▸ **Aim of the task**:
Skip the pictures, please, and write out exactly the lines from the opening of the data through the line containing "Someone carried the".
##### Dataset section
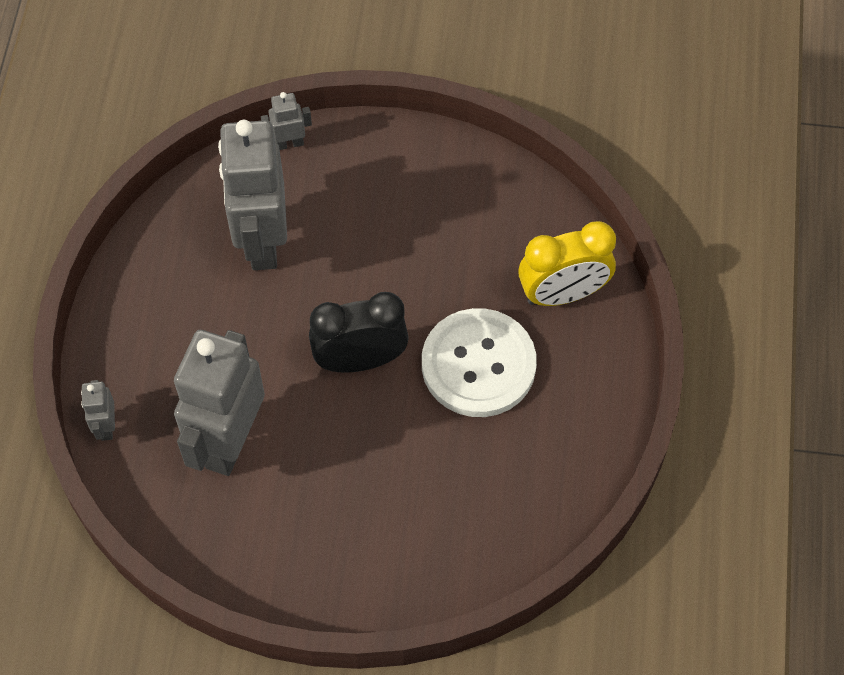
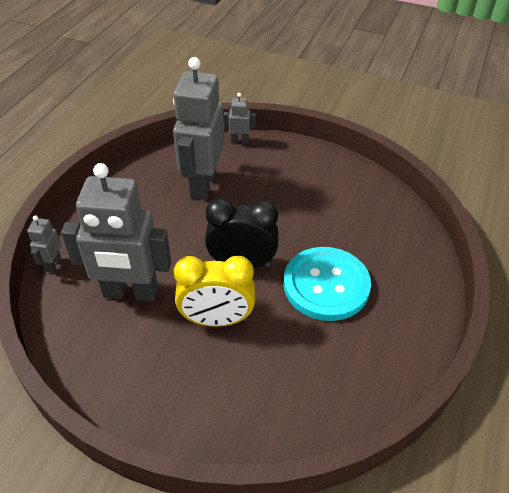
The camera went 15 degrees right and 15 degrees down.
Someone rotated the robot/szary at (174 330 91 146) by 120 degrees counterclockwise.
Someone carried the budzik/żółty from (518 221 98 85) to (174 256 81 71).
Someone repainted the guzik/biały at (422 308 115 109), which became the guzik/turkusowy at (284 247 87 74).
##########
▸ **Written solution**:
The camera went 15 degrees right and 15 degrees down.
Someone rotated the robot/szary at (174 330 91 146) by 120 degrees counterclockwise.
Someone carried the budzik/żółty from (518 221 98 85) to (174 256 81 71).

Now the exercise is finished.